**REQUEST**
Restate word for word, and only, the lines that extend from the line containing "(567, 267) = (891, 358): none -> green brush" through the end of the records below.

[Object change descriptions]

-- -- --

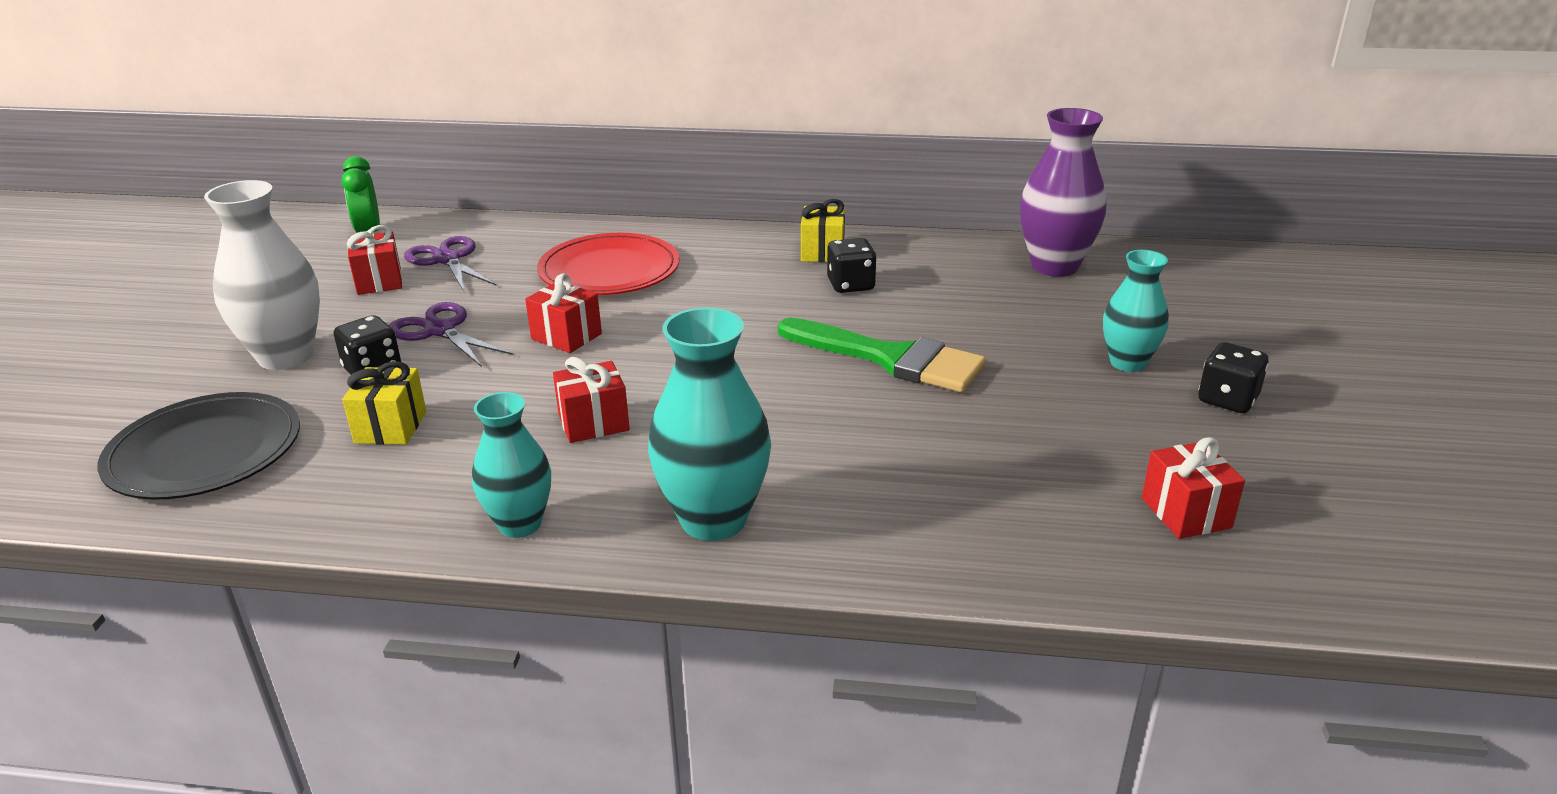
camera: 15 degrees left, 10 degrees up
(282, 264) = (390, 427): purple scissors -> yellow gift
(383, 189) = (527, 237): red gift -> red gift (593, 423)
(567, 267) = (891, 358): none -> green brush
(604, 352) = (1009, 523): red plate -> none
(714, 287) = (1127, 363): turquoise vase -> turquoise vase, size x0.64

-- -- --

**ANSWER BOX**
(567, 267) = (891, 358): none -> green brush
(604, 352) = (1009, 523): red plate -> none
(714, 287) = (1127, 363): turquoise vase -> turquoise vase, size x0.64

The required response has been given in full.